Supplied records
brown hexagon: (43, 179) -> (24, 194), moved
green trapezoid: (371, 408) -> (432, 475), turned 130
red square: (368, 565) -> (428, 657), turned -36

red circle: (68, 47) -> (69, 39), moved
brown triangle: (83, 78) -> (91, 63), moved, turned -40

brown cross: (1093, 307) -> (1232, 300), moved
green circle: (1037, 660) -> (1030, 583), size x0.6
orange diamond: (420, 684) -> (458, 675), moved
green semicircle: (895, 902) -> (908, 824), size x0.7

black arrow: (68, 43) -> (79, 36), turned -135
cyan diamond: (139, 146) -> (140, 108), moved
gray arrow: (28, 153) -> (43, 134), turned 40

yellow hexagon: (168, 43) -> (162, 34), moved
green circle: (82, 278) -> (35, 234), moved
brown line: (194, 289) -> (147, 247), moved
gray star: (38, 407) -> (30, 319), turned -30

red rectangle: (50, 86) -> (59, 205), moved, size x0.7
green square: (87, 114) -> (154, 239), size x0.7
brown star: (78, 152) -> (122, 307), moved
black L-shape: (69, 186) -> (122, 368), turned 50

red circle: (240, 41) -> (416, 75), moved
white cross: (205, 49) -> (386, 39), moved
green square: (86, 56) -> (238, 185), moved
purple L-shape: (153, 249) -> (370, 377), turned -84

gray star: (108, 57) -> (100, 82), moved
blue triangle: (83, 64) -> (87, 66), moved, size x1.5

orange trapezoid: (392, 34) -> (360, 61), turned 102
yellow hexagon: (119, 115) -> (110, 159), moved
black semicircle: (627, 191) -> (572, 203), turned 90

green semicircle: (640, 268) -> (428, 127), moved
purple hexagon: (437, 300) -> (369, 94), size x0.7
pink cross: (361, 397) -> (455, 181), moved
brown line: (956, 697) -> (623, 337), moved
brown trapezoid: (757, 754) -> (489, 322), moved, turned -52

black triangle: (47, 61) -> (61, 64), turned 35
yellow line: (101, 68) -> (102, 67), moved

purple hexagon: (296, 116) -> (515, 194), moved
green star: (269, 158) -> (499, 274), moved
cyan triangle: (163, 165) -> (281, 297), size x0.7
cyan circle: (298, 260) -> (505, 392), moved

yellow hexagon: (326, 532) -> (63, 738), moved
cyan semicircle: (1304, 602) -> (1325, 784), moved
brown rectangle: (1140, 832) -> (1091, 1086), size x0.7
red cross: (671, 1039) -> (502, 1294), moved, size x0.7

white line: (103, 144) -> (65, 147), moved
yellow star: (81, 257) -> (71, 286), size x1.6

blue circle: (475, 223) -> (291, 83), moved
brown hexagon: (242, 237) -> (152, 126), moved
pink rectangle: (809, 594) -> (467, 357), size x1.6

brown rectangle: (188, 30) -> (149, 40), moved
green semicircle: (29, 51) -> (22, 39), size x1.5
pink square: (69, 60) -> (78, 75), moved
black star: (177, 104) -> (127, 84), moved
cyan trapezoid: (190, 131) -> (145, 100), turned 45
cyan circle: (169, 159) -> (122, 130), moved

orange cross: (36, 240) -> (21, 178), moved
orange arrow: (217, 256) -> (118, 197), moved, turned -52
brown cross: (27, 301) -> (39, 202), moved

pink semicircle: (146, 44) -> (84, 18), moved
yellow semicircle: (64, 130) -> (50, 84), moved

What needs to be done
Copy every line in the entries above that has the string "orange" in it.

Your response
orange diamond: (420, 684) -> (458, 675), moved
orange trapezoid: (392, 34) -> (360, 61), turned 102
orange cross: (36, 240) -> (21, 178), moved
orange arrow: (217, 256) -> (118, 197), moved, turned -52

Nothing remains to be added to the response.